What to do = Taking the line with "P2 pin 2: +3V3 -> GND" as the first, copy every line through the end of the records below exactly. Do not include pictures.

>>>>>

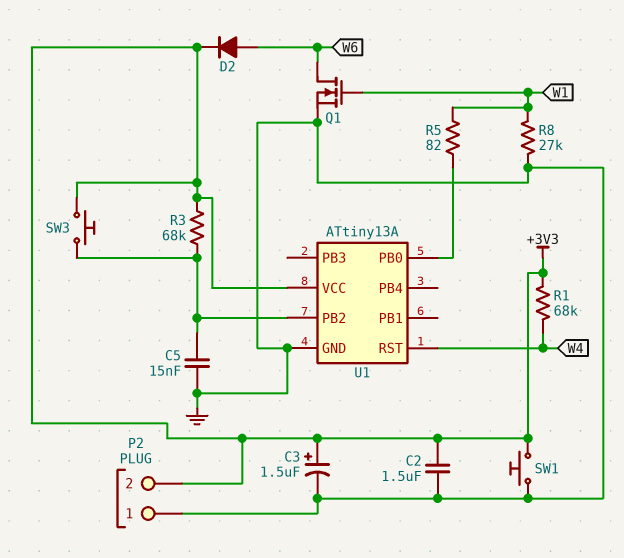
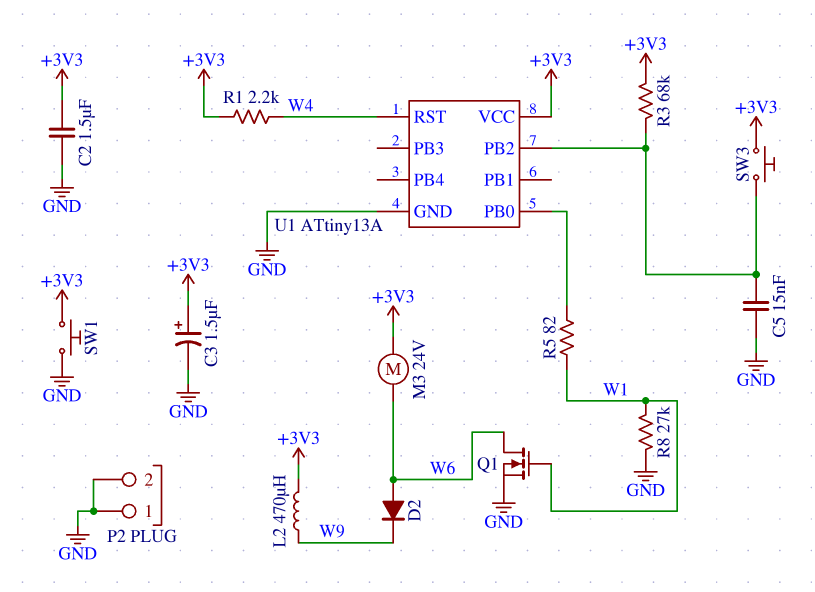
D2: diode (A W6, K +3V3) -> diode (A W6, K W9)
L2: none -> 470uH (+3V3, W9)
M3: none -> motor 24V (+3V3, W6)
P2 pin 2: +3V3 -> GND
R1: 68k (+3V3, W4) -> 2.2k (+3V3, W4)

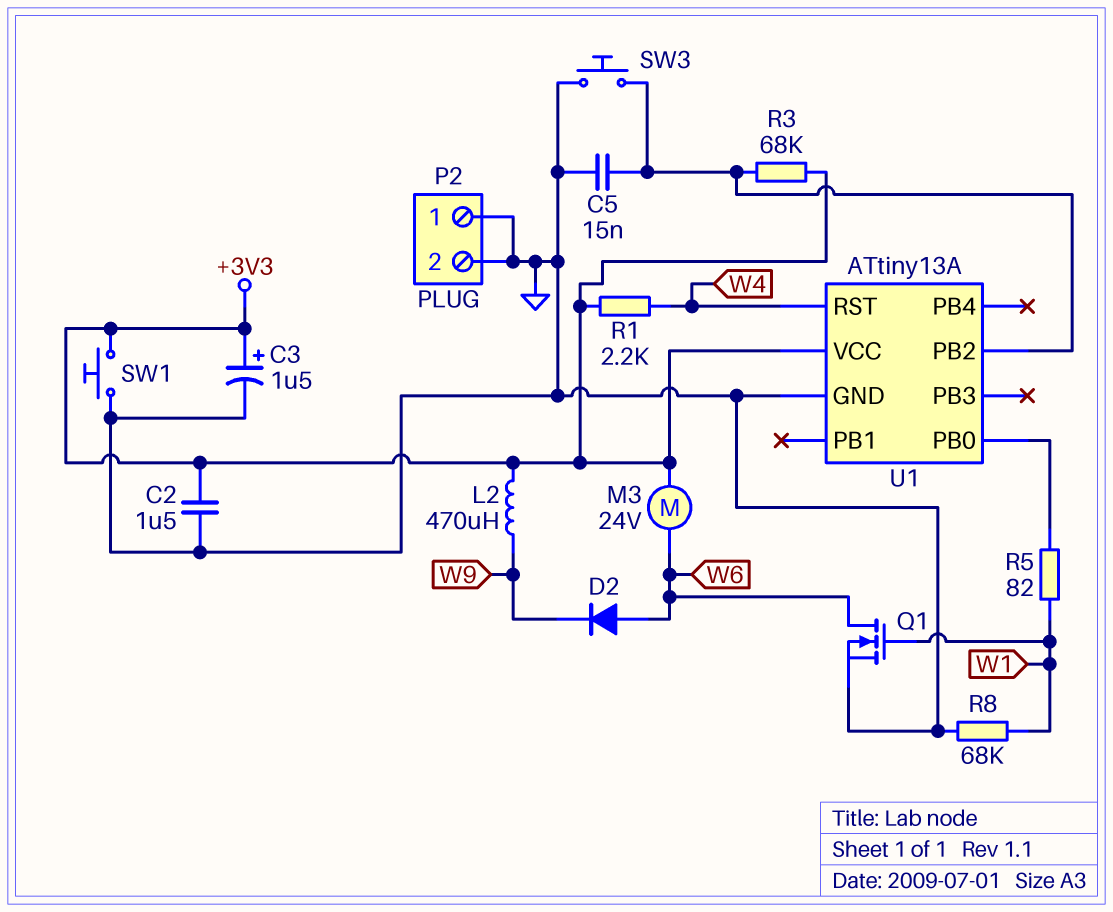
R8: 27k (GND, W1) -> 68k (GND, W1)
SW3: button (+3V3, U1/PB2) -> button (GND, U1/PB2)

<<<<<

Answer for this exercise =
P2 pin 2: +3V3 -> GND
R1: 68k (+3V3, W4) -> 2.2k (+3V3, W4)

R8: 27k (GND, W1) -> 68k (GND, W1)
SW3: button (+3V3, U1/PB2) -> button (GND, U1/PB2)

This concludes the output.